### EXCERPTED RECORDS ###

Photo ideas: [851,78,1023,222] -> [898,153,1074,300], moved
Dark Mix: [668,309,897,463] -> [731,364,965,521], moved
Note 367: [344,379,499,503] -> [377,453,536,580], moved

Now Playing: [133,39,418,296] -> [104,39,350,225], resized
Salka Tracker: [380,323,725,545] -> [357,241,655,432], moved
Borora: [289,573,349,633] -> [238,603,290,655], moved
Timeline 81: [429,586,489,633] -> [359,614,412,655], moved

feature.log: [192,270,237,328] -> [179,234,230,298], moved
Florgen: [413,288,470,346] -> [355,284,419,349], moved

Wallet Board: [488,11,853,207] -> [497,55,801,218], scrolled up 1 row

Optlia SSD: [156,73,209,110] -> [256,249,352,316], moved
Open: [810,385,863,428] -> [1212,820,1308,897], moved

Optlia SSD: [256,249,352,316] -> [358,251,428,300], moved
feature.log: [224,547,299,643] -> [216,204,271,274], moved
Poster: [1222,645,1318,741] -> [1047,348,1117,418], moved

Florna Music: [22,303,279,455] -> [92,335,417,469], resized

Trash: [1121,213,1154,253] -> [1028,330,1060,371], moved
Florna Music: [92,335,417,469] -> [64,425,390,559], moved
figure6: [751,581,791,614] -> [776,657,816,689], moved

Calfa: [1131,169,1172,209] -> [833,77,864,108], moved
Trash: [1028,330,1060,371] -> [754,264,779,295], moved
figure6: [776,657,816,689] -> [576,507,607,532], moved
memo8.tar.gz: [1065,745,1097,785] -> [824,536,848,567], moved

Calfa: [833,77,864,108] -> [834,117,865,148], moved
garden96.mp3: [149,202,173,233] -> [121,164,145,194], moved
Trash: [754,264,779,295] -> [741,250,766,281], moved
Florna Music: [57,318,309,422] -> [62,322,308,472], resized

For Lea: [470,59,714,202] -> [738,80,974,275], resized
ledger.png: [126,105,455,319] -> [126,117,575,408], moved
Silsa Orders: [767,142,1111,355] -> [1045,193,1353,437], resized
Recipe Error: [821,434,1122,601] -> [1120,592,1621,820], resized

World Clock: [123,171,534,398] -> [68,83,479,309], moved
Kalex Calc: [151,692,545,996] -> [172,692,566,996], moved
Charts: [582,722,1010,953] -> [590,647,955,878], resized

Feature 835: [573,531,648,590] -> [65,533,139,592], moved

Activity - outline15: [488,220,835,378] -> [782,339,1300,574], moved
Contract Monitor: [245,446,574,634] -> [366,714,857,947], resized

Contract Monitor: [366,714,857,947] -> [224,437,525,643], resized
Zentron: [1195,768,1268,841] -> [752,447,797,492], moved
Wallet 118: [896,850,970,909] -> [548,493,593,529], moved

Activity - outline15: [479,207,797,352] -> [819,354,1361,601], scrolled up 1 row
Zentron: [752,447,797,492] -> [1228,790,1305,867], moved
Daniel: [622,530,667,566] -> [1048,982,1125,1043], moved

###

● **WORK INSTRUCTION**:
When the word "Calfa" occurs in a line above, list that line.

● **RESPONSE TO THIS TASK**:
Calfa: [1131,169,1172,209] -> [833,77,864,108], moved
Calfa: [833,77,864,108] -> [834,117,865,148], moved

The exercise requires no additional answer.